[[ Records for this exercise open ]]

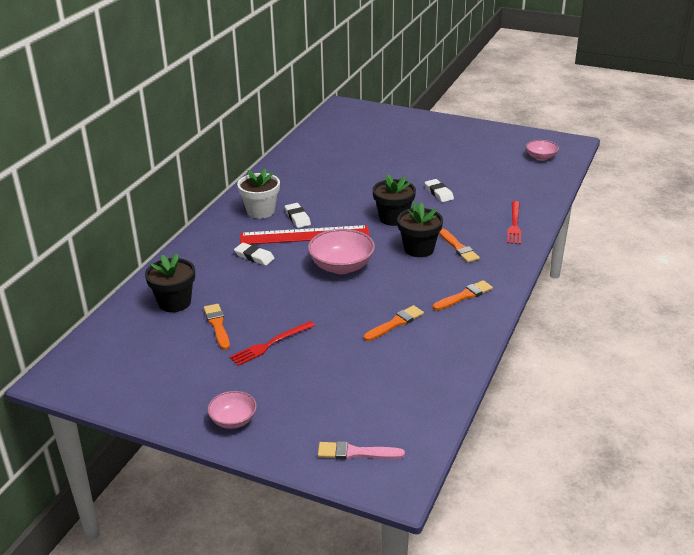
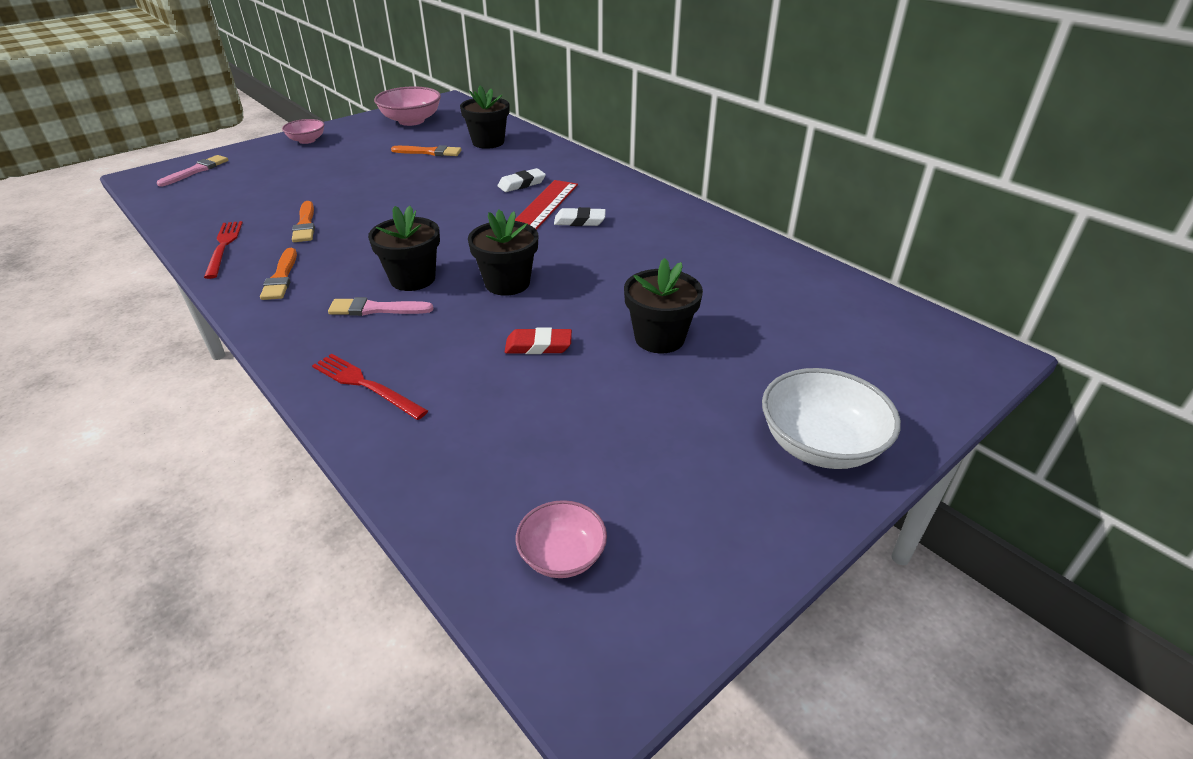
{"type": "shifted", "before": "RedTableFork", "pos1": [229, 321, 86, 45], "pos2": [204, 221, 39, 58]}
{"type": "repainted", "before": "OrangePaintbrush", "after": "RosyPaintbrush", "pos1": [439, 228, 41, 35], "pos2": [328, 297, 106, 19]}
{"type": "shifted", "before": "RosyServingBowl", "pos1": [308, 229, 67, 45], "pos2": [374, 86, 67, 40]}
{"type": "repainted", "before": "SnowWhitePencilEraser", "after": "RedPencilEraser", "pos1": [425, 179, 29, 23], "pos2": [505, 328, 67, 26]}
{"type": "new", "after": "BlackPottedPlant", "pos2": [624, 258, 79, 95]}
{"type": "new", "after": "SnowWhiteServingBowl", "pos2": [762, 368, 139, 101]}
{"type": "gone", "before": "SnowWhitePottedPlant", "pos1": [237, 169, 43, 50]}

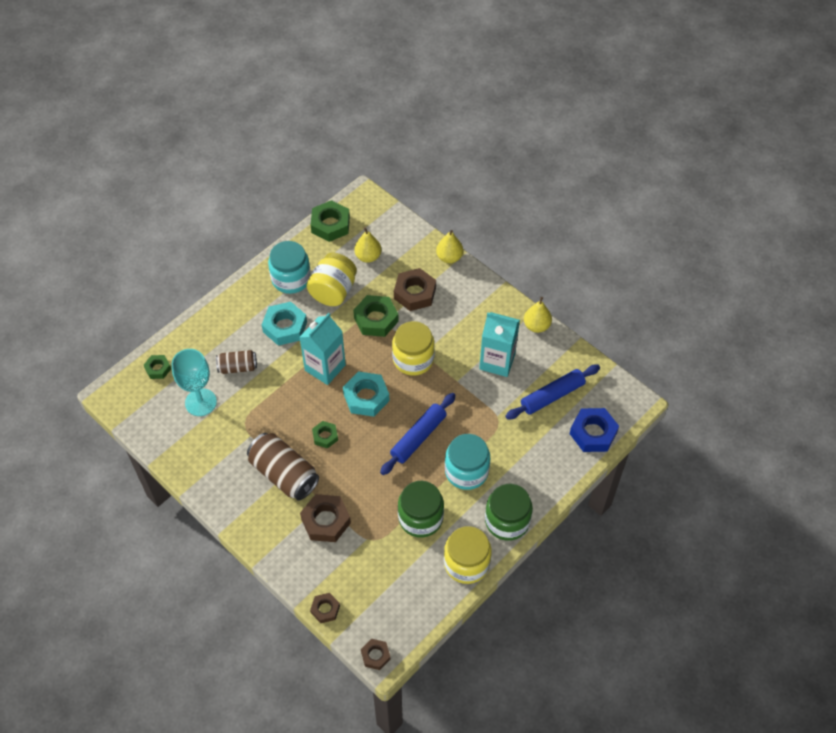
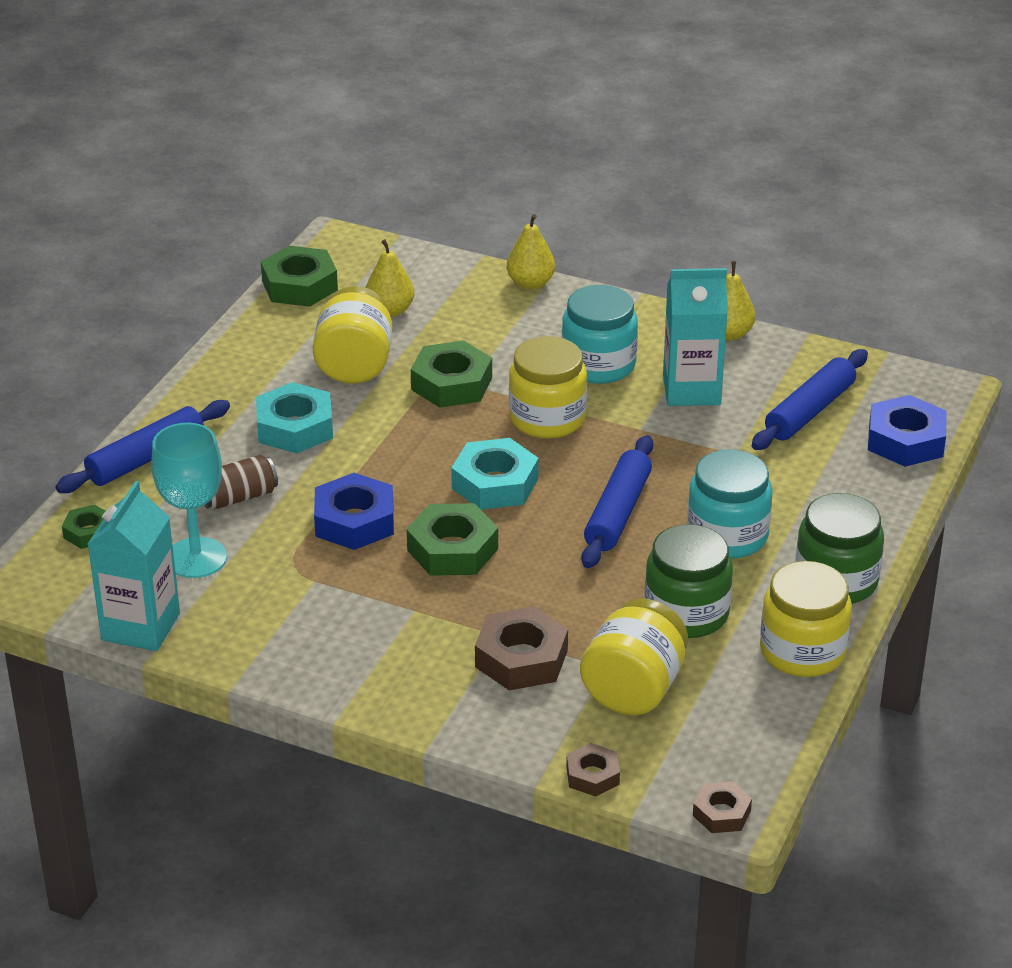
{"type": "new", "after": "CobaltDoughRoller", "pos2": [55, 400, 175, 93]}
{"type": "shifted", "before": "TurquoiseCarton", "pos1": [299, 313, 47, 72], "pos2": [88, 481, 92, 170]}
{"type": "new", "after": "CobaltHexNut", "pos2": [314, 473, 80, 77]}
{"type": "scaled", "before": "GreenHexNut", "pos1": [312, 421, 26, 27], "pos2": [407, 503, 91, 73], "scale": 1.75}
{"type": "shifted", "before": "TurquoisePreserveJar", "pos1": [268, 241, 43, 53], "pos2": [562, 285, 76, 99]}
{"type": "new", "after": "GoldenPreserveJar", "pos2": [580, 598, 108, 117]}
{"type": "gone", "before": "BrownSodaCan", "pos1": [247, 433, 72, 68]}
{"type": "gone", "before": "BrownHexNut", "pos1": [394, 268, 42, 43]}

[[ Records for this exercise closed ]]

▸ **About this exercise**:
Pull every line containing "repainted" from the material above.

▸ **Answer to this task**:
{"type": "repainted", "before": "OrangePaintbrush", "after": "RosyPaintbrush", "pos1": [439, 228, 41, 35], "pos2": [328, 297, 106, 19]}
{"type": "repainted", "before": "SnowWhitePencilEraser", "after": "RedPencilEraser", "pos1": [425, 179, 29, 23], "pos2": [505, 328, 67, 26]}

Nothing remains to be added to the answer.